EXERCISE PROMPT:
Retype exactly the lines from the one containing "STEPPER3 pin IN2: GP17 -> GP6" through the last line of the records below, including both, and leave out any pictures.

Structured diff data:

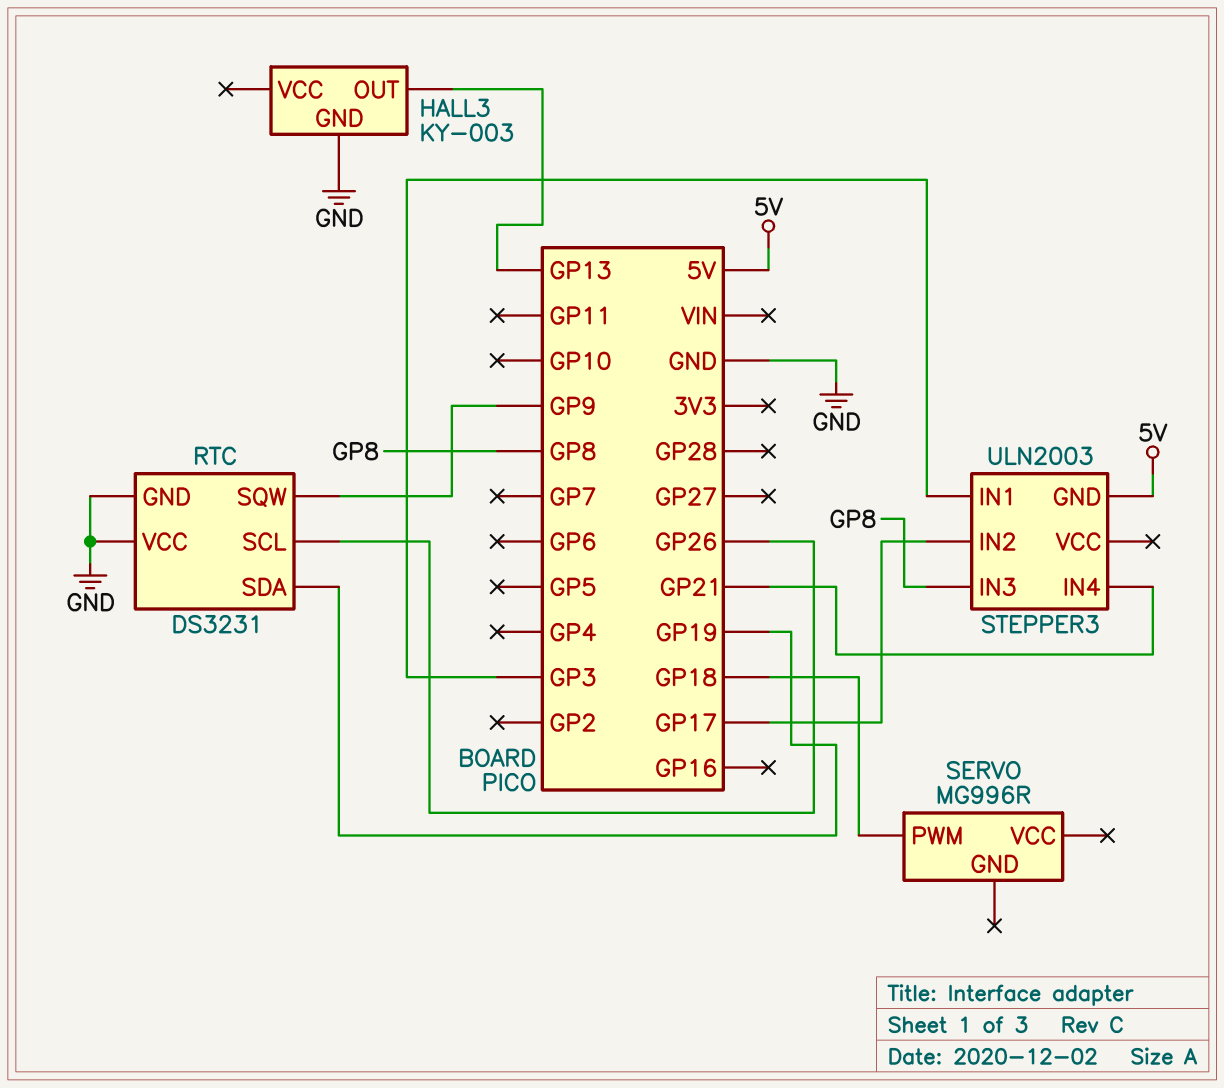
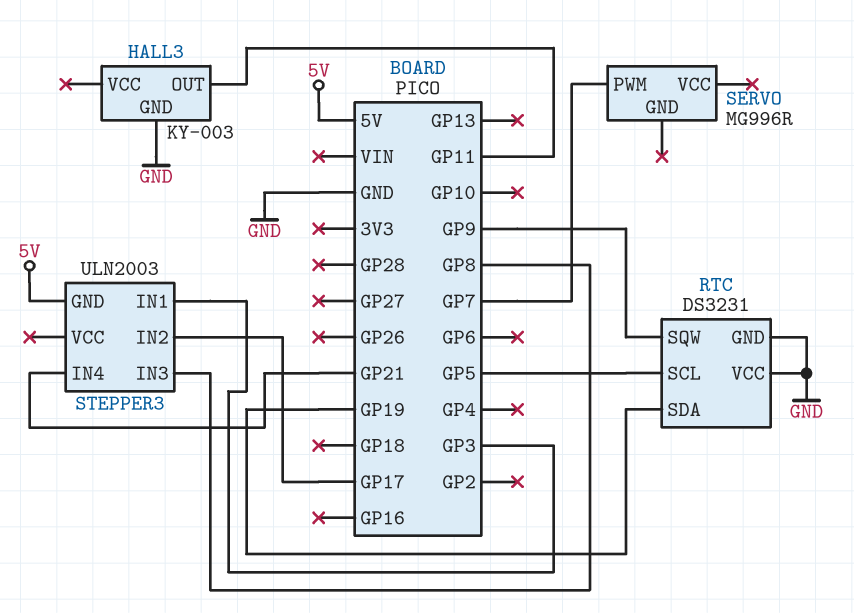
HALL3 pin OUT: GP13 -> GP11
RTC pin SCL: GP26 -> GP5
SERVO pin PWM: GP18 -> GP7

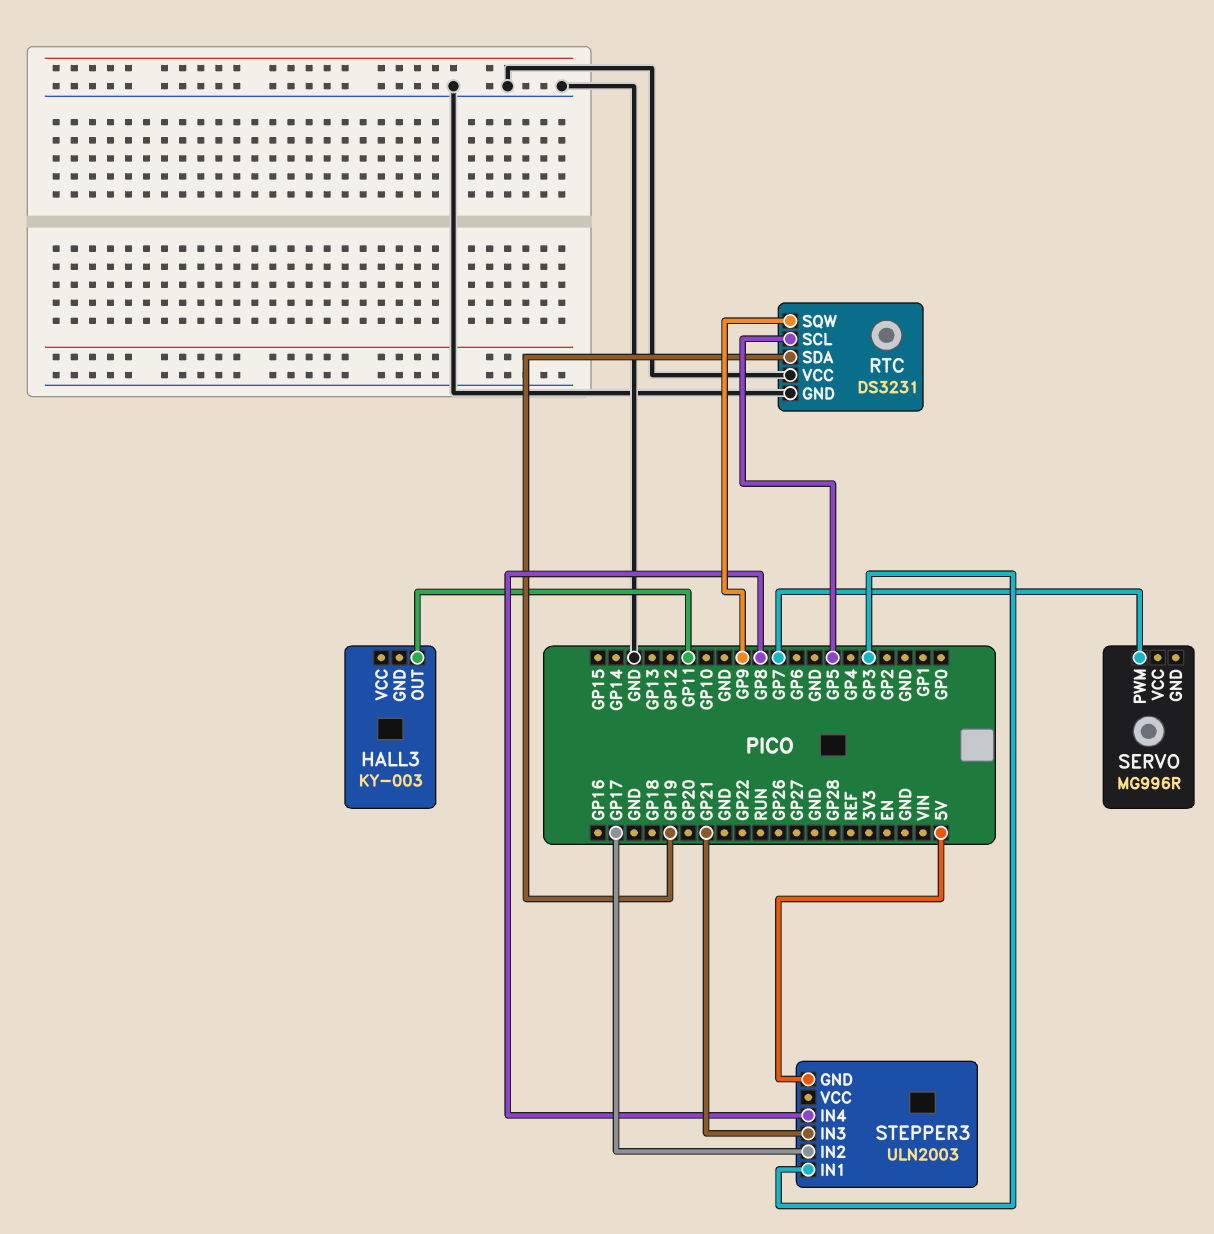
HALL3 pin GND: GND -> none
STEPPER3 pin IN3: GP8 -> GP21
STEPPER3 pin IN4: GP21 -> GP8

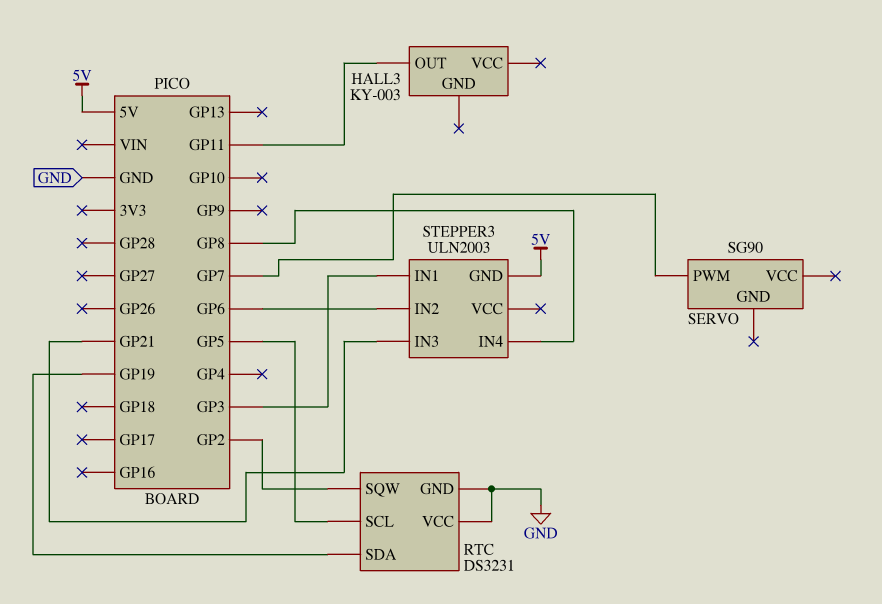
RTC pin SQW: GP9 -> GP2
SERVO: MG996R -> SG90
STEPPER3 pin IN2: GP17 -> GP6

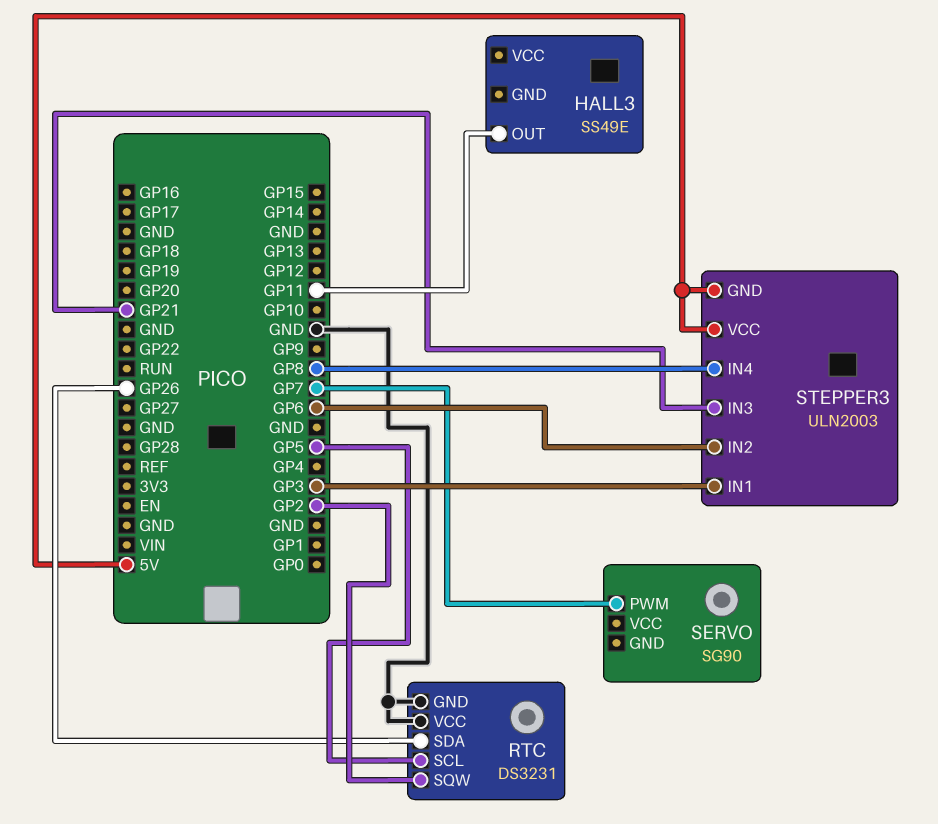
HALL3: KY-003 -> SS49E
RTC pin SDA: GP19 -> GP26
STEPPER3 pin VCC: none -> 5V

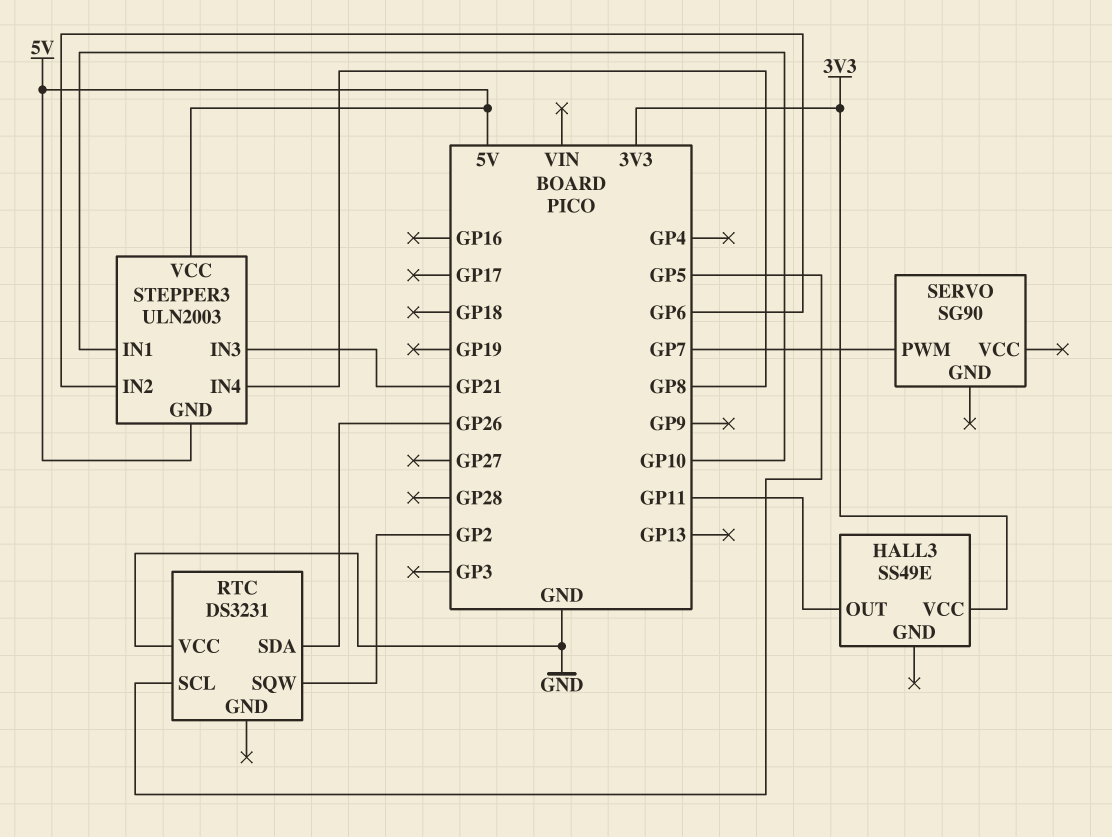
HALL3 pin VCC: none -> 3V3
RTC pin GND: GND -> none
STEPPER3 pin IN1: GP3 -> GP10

ANSWER FOR THE TASK:
STEPPER3 pin IN2: GP17 -> GP6

HALL3: KY-003 -> SS49E
RTC pin SDA: GP19 -> GP26
STEPPER3 pin VCC: none -> 5V

HALL3 pin VCC: none -> 3V3
RTC pin GND: GND -> none
STEPPER3 pin IN1: GP3 -> GP10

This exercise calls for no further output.